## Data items

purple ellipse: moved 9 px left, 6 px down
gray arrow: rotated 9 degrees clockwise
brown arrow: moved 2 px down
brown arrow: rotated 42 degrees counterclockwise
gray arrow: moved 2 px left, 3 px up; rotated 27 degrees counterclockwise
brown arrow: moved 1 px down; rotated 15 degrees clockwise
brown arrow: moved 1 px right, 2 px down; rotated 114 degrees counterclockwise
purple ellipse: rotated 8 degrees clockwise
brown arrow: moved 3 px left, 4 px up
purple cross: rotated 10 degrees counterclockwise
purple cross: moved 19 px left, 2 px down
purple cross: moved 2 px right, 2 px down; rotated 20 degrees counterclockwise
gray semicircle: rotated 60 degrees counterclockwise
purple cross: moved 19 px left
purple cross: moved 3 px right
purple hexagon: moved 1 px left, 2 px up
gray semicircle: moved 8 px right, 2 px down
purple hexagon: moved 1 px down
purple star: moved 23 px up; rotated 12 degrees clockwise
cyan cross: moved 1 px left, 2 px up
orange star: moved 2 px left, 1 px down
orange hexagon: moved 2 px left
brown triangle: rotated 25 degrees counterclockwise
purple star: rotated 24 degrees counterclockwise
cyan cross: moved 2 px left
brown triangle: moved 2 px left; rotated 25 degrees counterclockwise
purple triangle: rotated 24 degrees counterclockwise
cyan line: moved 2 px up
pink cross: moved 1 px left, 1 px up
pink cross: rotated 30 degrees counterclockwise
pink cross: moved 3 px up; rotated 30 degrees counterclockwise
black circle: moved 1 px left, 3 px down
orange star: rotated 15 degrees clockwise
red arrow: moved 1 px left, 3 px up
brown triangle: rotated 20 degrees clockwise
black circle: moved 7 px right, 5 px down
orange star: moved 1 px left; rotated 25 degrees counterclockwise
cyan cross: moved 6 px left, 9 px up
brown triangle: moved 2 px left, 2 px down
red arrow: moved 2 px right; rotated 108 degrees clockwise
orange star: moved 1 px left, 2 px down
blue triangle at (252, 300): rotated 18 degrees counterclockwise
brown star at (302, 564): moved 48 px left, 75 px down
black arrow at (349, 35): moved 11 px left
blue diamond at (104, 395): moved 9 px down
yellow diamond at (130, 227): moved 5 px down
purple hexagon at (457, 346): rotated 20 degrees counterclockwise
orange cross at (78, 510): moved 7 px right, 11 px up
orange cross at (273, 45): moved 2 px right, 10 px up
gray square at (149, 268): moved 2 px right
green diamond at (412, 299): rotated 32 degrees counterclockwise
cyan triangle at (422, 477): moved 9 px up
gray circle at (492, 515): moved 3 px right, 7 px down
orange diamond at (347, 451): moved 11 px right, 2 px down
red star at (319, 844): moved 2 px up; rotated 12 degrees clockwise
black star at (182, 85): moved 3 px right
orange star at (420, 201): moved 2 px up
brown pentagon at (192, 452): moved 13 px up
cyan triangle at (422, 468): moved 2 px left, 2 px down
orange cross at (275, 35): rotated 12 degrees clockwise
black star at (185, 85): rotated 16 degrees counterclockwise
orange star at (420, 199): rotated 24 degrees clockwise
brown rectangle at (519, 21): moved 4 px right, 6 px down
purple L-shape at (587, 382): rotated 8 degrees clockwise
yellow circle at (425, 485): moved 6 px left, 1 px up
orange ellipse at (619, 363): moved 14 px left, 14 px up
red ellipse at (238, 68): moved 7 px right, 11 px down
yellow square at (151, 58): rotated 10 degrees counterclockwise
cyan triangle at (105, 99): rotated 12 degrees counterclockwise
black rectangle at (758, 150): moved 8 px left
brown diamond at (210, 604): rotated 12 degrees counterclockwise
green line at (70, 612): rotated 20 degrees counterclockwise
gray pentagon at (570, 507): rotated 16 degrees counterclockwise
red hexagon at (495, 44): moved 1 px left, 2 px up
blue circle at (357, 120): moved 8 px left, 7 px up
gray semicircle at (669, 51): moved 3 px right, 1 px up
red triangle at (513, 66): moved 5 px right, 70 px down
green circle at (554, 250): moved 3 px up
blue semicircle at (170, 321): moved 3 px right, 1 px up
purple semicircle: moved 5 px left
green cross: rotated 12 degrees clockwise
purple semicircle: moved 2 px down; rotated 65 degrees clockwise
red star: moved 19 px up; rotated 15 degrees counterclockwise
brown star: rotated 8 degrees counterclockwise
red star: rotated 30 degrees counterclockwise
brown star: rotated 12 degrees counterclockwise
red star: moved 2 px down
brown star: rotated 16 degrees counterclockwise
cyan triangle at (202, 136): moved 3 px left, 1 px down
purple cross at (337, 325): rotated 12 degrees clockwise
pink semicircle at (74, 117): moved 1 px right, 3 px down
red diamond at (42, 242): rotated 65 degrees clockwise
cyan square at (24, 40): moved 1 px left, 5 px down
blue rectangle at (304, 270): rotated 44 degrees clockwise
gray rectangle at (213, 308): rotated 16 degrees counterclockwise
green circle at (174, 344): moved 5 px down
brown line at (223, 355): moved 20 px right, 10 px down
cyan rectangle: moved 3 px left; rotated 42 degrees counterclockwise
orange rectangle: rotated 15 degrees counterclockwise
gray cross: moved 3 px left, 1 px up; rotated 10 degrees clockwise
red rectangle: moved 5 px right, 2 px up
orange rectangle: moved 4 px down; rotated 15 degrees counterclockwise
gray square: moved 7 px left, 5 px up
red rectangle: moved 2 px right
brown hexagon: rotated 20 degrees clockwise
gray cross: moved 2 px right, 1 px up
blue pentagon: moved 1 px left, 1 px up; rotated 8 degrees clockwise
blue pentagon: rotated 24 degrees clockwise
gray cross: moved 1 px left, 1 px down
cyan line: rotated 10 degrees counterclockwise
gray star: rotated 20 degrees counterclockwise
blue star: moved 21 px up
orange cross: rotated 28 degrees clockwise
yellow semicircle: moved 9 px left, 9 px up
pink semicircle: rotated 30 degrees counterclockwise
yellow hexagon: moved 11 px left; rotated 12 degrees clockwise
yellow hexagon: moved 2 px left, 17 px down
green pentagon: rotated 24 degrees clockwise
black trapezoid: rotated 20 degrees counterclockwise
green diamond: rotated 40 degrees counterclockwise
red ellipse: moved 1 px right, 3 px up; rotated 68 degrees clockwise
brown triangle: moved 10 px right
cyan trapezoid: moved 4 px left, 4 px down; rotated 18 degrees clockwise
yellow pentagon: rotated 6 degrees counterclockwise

## Request
Reproduce all of the rows above word for word, in their original order.

## Result of the task
purple ellipse: moved 9 px left, 6 px down
gray arrow: rotated 9 degrees clockwise
brown arrow: moved 2 px down
brown arrow: rotated 42 degrees counterclockwise
gray arrow: moved 2 px left, 3 px up; rotated 27 degrees counterclockwise
brown arrow: moved 1 px down; rotated 15 degrees clockwise
brown arrow: moved 1 px right, 2 px down; rotated 114 degrees counterclockwise
purple ellipse: rotated 8 degrees clockwise
brown arrow: moved 3 px left, 4 px up
purple cross: rotated 10 degrees counterclockwise
purple cross: moved 19 px left, 2 px down
purple cross: moved 2 px right, 2 px down; rotated 20 degrees counterclockwise
gray semicircle: rotated 60 degrees counterclockwise
purple cross: moved 19 px left
purple cross: moved 3 px right
purple hexagon: moved 1 px left, 2 px up
gray semicircle: moved 8 px right, 2 px down
purple hexagon: moved 1 px down
purple star: moved 23 px up; rotated 12 degrees clockwise
cyan cross: moved 1 px left, 2 px up
orange star: moved 2 px left, 1 px down
orange hexagon: moved 2 px left
brown triangle: rotated 25 degrees counterclockwise
purple star: rotated 24 degrees counterclockwise
cyan cross: moved 2 px left
brown triangle: moved 2 px left; rotated 25 degrees counterclockwise
purple triangle: rotated 24 degrees counterclockwise
cyan line: moved 2 px up
pink cross: moved 1 px left, 1 px up
pink cross: rotated 30 degrees counterclockwise
pink cross: moved 3 px up; rotated 30 degrees counterclockwise
black circle: moved 1 px left, 3 px down
orange star: rotated 15 degrees clockwise
red arrow: moved 1 px left, 3 px up
brown triangle: rotated 20 degrees clockwise
black circle: moved 7 px right, 5 px down
orange star: moved 1 px left; rotated 25 degrees counterclockwise
cyan cross: moved 6 px left, 9 px up
brown triangle: moved 2 px left, 2 px down
red arrow: moved 2 px right; rotated 108 degrees clockwise
orange star: moved 1 px left, 2 px down
blue triangle at (252, 300): rotated 18 degrees counterclockwise
brown star at (302, 564): moved 48 px left, 75 px down
black arrow at (349, 35): moved 11 px left
blue diamond at (104, 395): moved 9 px down
yellow diamond at (130, 227): moved 5 px down
purple hexagon at (457, 346): rotated 20 degrees counterclockwise
orange cross at (78, 510): moved 7 px right, 11 px up
orange cross at (273, 45): moved 2 px right, 10 px up
gray square at (149, 268): moved 2 px right
green diamond at (412, 299): rotated 32 degrees counterclockwise
cyan triangle at (422, 477): moved 9 px up
gray circle at (492, 515): moved 3 px right, 7 px down
orange diamond at (347, 451): moved 11 px right, 2 px down
red star at (319, 844): moved 2 px up; rotated 12 degrees clockwise
black star at (182, 85): moved 3 px right
orange star at (420, 201): moved 2 px up
brown pentagon at (192, 452): moved 13 px up
cyan triangle at (422, 468): moved 2 px left, 2 px down
orange cross at (275, 35): rotated 12 degrees clockwise
black star at (185, 85): rotated 16 degrees counterclockwise
orange star at (420, 199): rotated 24 degrees clockwise
brown rectangle at (519, 21): moved 4 px right, 6 px down
purple L-shape at (587, 382): rotated 8 degrees clockwise
yellow circle at (425, 485): moved 6 px left, 1 px up
orange ellipse at (619, 363): moved 14 px left, 14 px up
red ellipse at (238, 68): moved 7 px right, 11 px down
yellow square at (151, 58): rotated 10 degrees counterclockwise
cyan triangle at (105, 99): rotated 12 degrees counterclockwise
black rectangle at (758, 150): moved 8 px left
brown diamond at (210, 604): rotated 12 degrees counterclockwise
green line at (70, 612): rotated 20 degrees counterclockwise
gray pentagon at (570, 507): rotated 16 degrees counterclockwise
red hexagon at (495, 44): moved 1 px left, 2 px up
blue circle at (357, 120): moved 8 px left, 7 px up
gray semicircle at (669, 51): moved 3 px right, 1 px up
red triangle at (513, 66): moved 5 px right, 70 px down
green circle at (554, 250): moved 3 px up
blue semicircle at (170, 321): moved 3 px right, 1 px up
purple semicircle: moved 5 px left
green cross: rotated 12 degrees clockwise
purple semicircle: moved 2 px down; rotated 65 degrees clockwise
red star: moved 19 px up; rotated 15 degrees counterclockwise
brown star: rotated 8 degrees counterclockwise
red star: rotated 30 degrees counterclockwise
brown star: rotated 12 degrees counterclockwise
red star: moved 2 px down
brown star: rotated 16 degrees counterclockwise
cyan triangle at (202, 136): moved 3 px left, 1 px down
purple cross at (337, 325): rotated 12 degrees clockwise
pink semicircle at (74, 117): moved 1 px right, 3 px down
red diamond at (42, 242): rotated 65 degrees clockwise
cyan square at (24, 40): moved 1 px left, 5 px down
blue rectangle at (304, 270): rotated 44 degrees clockwise
gray rectangle at (213, 308): rotated 16 degrees counterclockwise
green circle at (174, 344): moved 5 px down
brown line at (223, 355): moved 20 px right, 10 px down
cyan rectangle: moved 3 px left; rotated 42 degrees counterclockwise
orange rectangle: rotated 15 degrees counterclockwise
gray cross: moved 3 px left, 1 px up; rotated 10 degrees clockwise
red rectangle: moved 5 px right, 2 px up
orange rectangle: moved 4 px down; rotated 15 degrees counterclockwise
gray square: moved 7 px left, 5 px up
red rectangle: moved 2 px right
brown hexagon: rotated 20 degrees clockwise
gray cross: moved 2 px right, 1 px up
blue pentagon: moved 1 px left, 1 px up; rotated 8 degrees clockwise
blue pentagon: rotated 24 degrees clockwise
gray cross: moved 1 px left, 1 px down
cyan line: rotated 10 degrees counterclockwise
gray star: rotated 20 degrees counterclockwise
blue star: moved 21 px up
orange cross: rotated 28 degrees clockwise
yellow semicircle: moved 9 px left, 9 px up
pink semicircle: rotated 30 degrees counterclockwise
yellow hexagon: moved 11 px left; rotated 12 degrees clockwise
yellow hexagon: moved 2 px left, 17 px down
green pentagon: rotated 24 degrees clockwise
black trapezoid: rotated 20 degrees counterclockwise
green diamond: rotated 40 degrees counterclockwise
red ellipse: moved 1 px right, 3 px up; rotated 68 degrees clockwise
brown triangle: moved 10 px right
cyan trapezoid: moved 4 px left, 4 px down; rotated 18 degrees clockwise
yellow pentagon: rotated 6 degrees counterclockwise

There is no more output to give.